■ REQUIRED WORK
Return each line of the listing in which the word "hexagon" appears.

■ MATERIAL FOR THIS EXERCISE
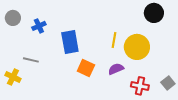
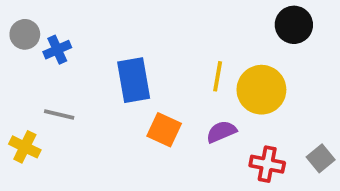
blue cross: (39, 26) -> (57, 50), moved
---
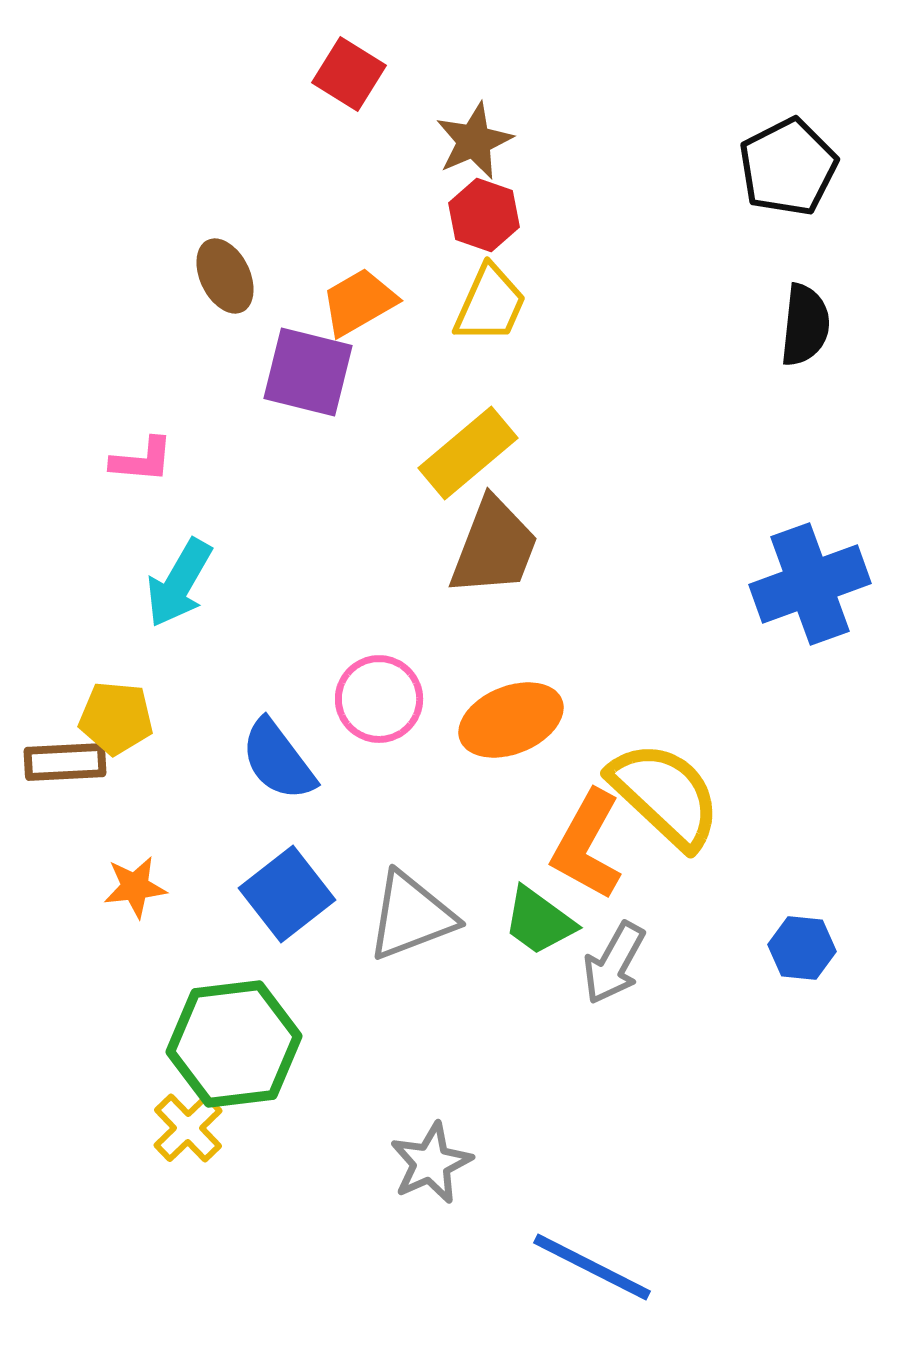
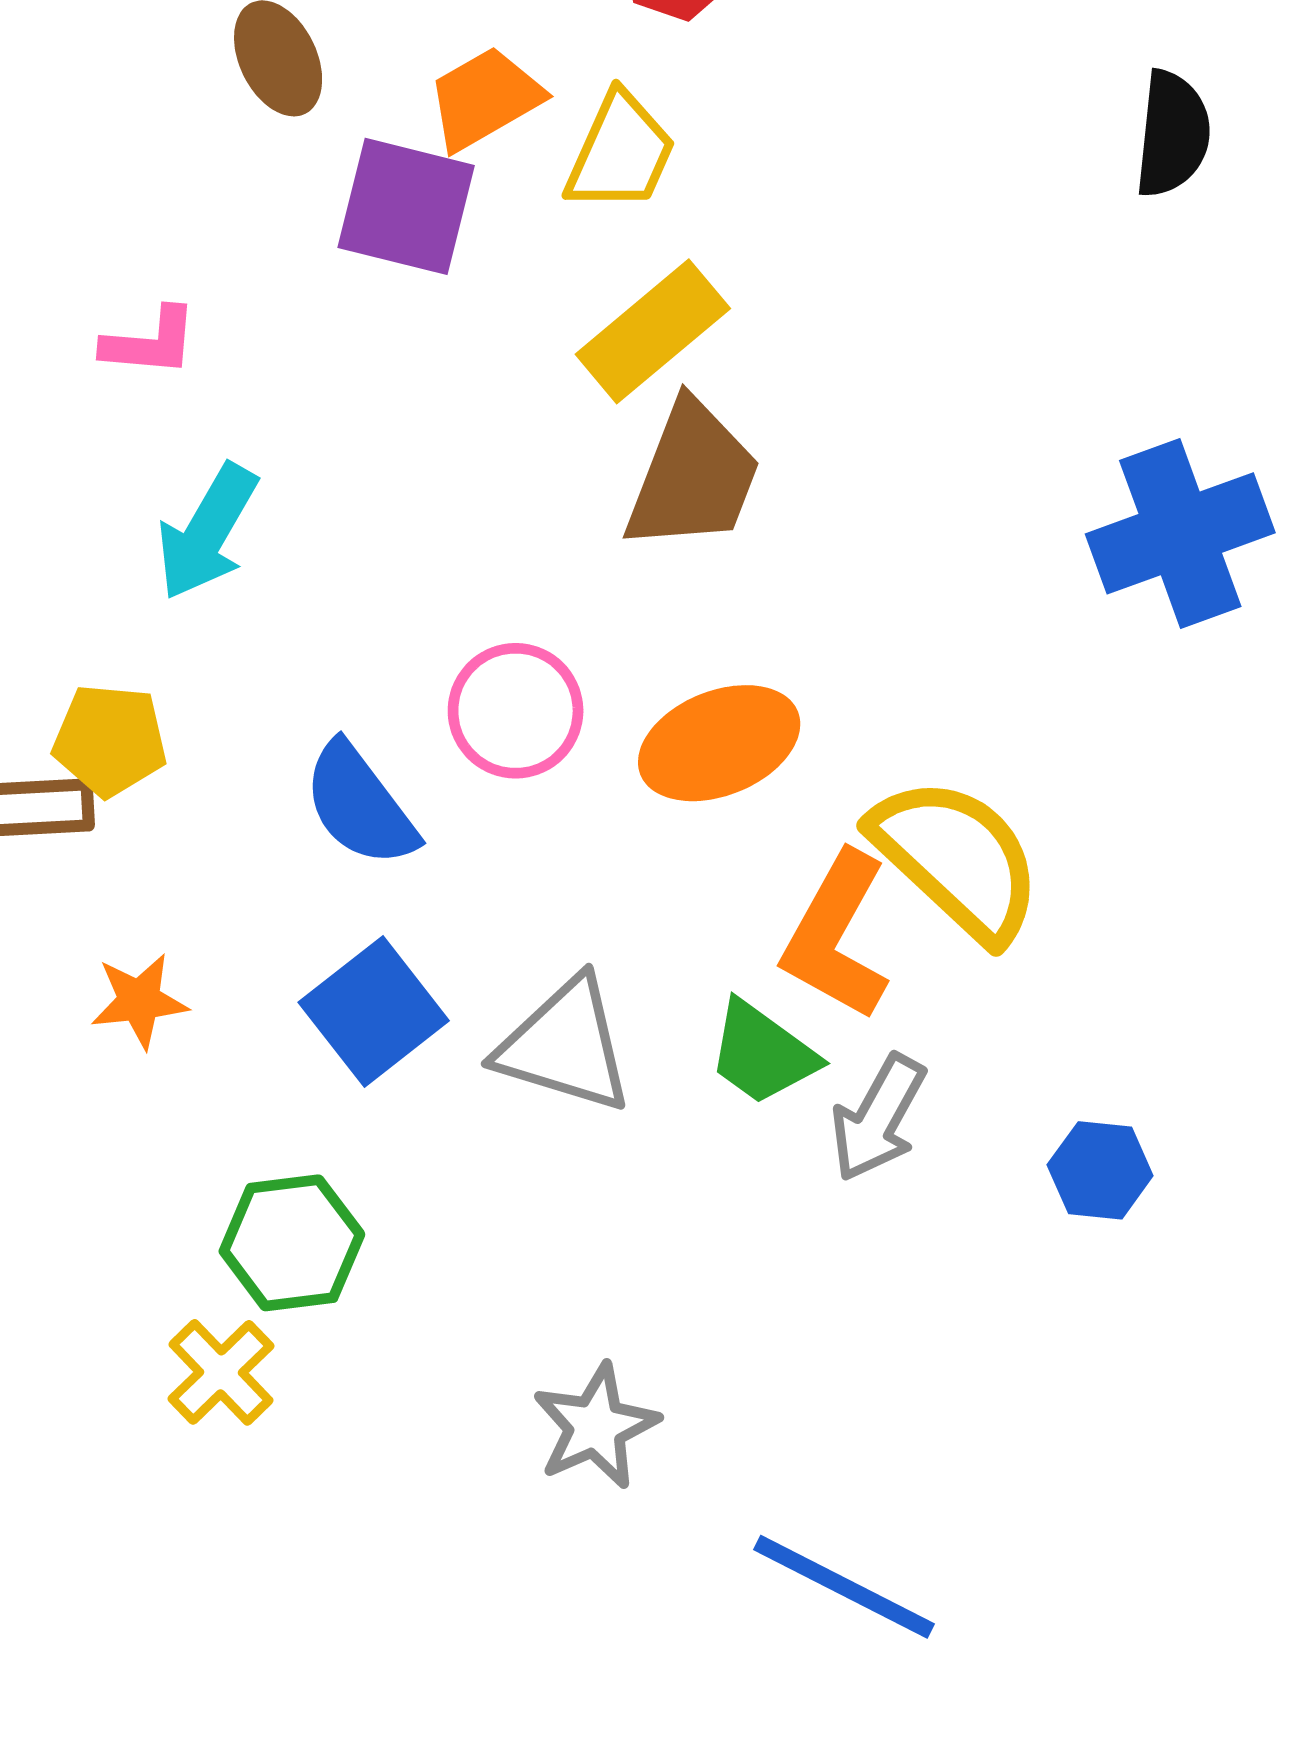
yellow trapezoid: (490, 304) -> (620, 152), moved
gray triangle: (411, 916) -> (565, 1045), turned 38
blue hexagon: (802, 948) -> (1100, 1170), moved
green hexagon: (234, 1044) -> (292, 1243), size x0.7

■ ANSWER TO THIS EXERCISE
blue hexagon: (802, 948) -> (1100, 1170), moved
green hexagon: (234, 1044) -> (292, 1243), size x0.7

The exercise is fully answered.